__Action item__.
No pictures go into the copy. Write out exactly the lines below from the one containing "red house: 3 -> 0" through the one containing "yellow scissors: 3 -> 1".

Collected data:

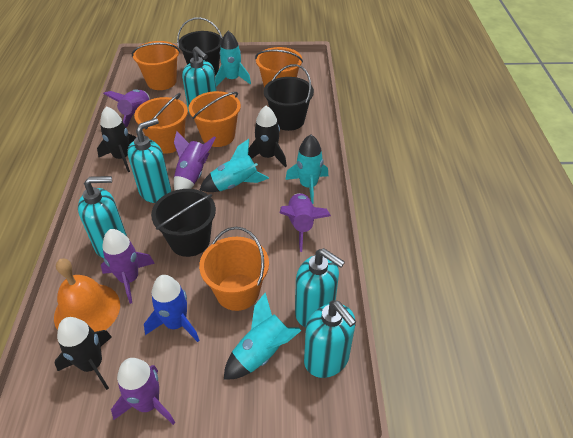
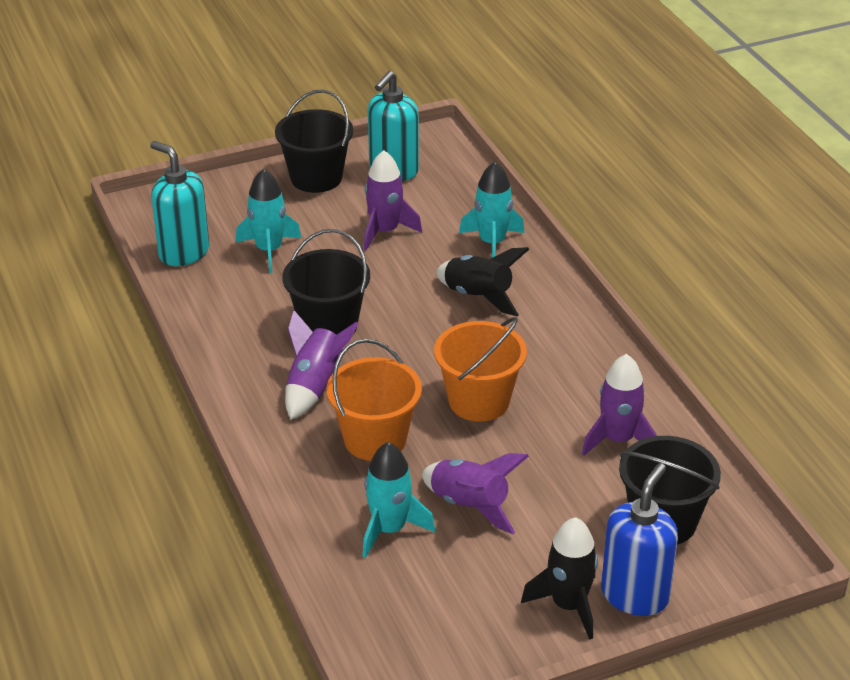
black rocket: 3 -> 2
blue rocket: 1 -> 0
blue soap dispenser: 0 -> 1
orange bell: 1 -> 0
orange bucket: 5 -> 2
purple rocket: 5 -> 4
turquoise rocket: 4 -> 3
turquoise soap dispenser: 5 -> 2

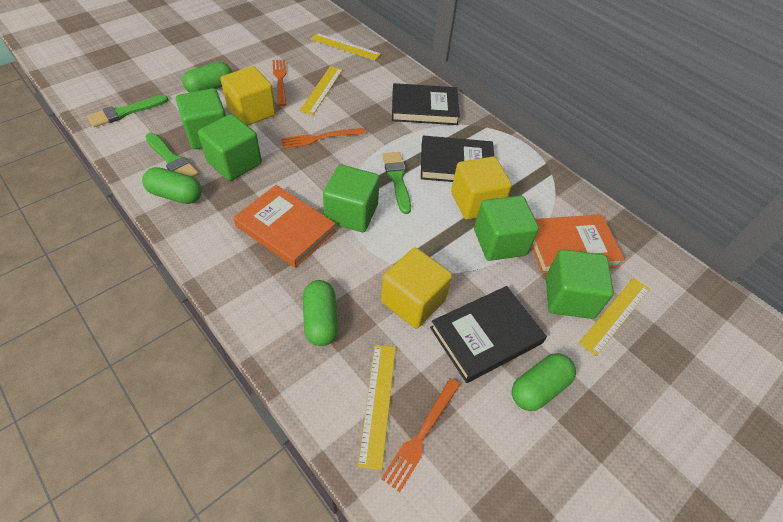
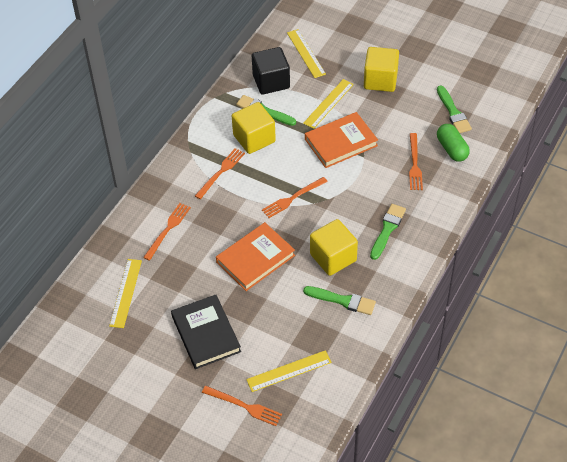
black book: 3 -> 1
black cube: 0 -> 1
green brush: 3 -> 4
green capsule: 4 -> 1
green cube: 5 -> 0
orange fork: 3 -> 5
---
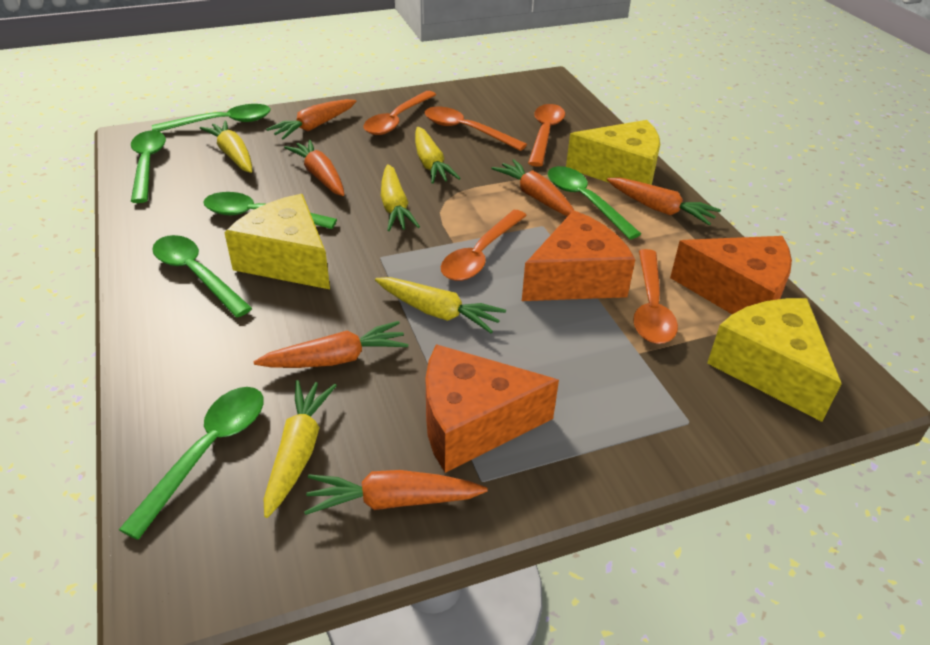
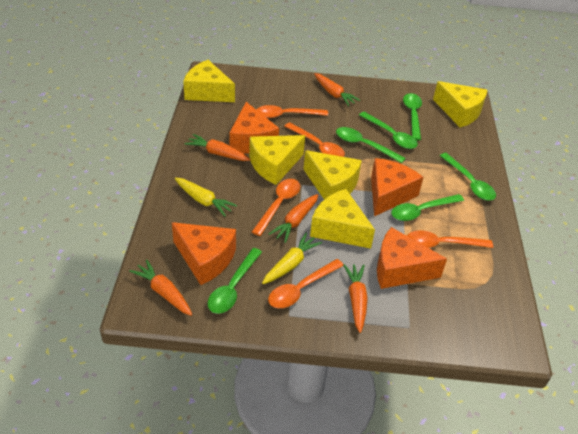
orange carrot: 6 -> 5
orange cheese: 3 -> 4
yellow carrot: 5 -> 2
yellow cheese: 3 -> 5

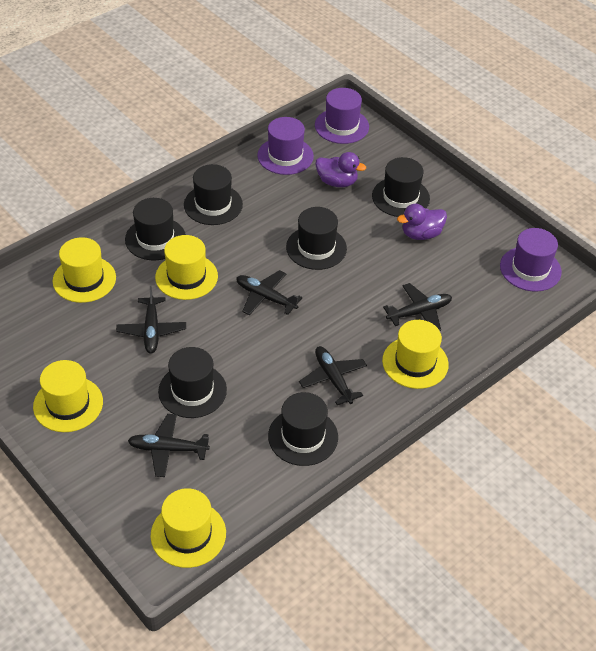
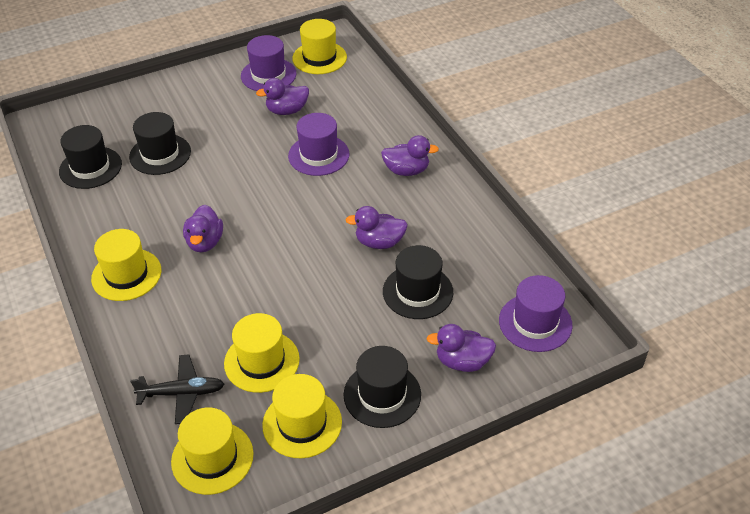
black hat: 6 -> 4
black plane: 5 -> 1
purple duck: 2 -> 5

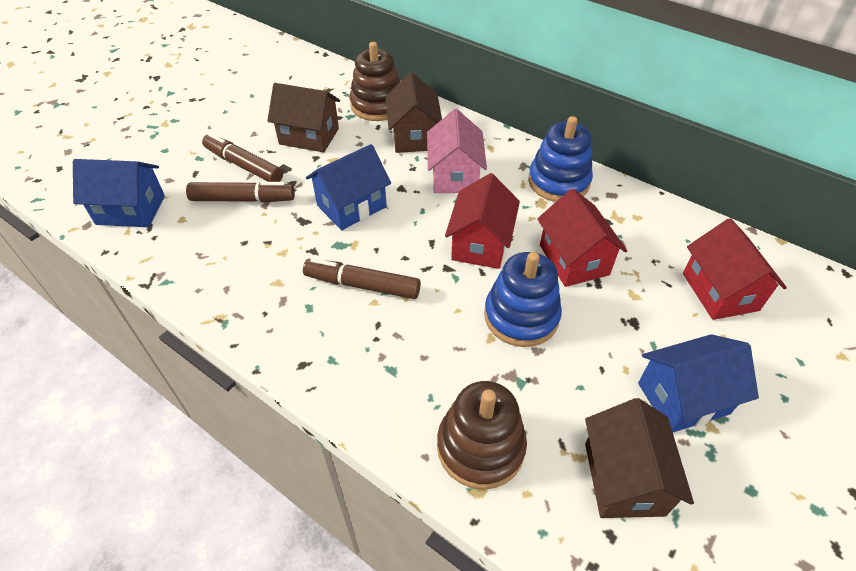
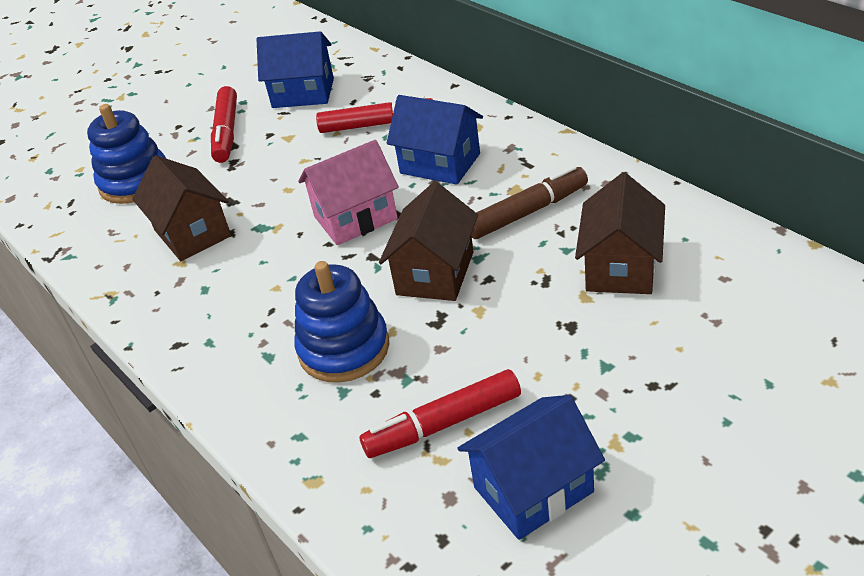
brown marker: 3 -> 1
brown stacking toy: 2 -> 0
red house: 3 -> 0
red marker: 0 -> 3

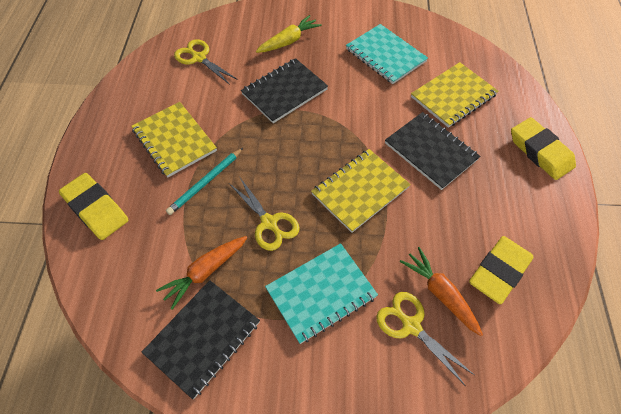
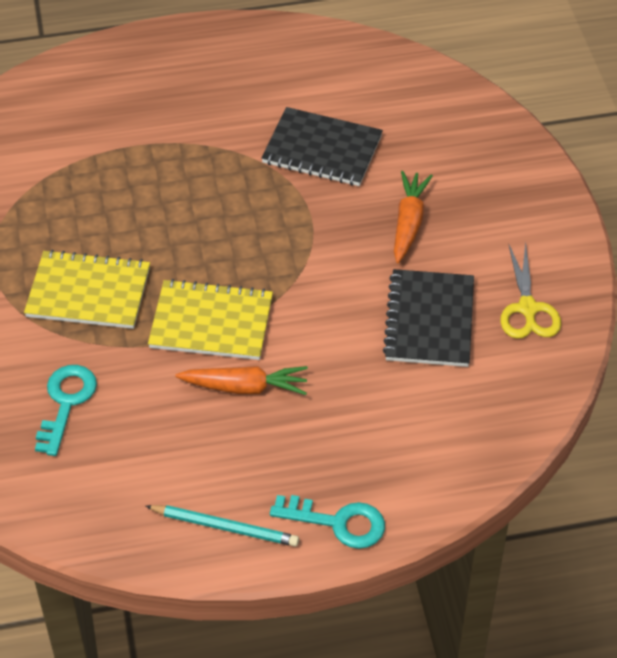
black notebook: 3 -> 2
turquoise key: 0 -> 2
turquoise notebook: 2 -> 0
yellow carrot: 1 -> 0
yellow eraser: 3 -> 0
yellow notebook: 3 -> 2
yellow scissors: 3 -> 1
* * *
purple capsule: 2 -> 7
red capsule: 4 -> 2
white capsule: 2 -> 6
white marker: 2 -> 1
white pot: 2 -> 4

__Written reply__.
red house: 3 -> 0
red marker: 0 -> 3

black notebook: 3 -> 2
turquoise key: 0 -> 2
turquoise notebook: 2 -> 0
yellow carrot: 1 -> 0
yellow eraser: 3 -> 0
yellow notebook: 3 -> 2
yellow scissors: 3 -> 1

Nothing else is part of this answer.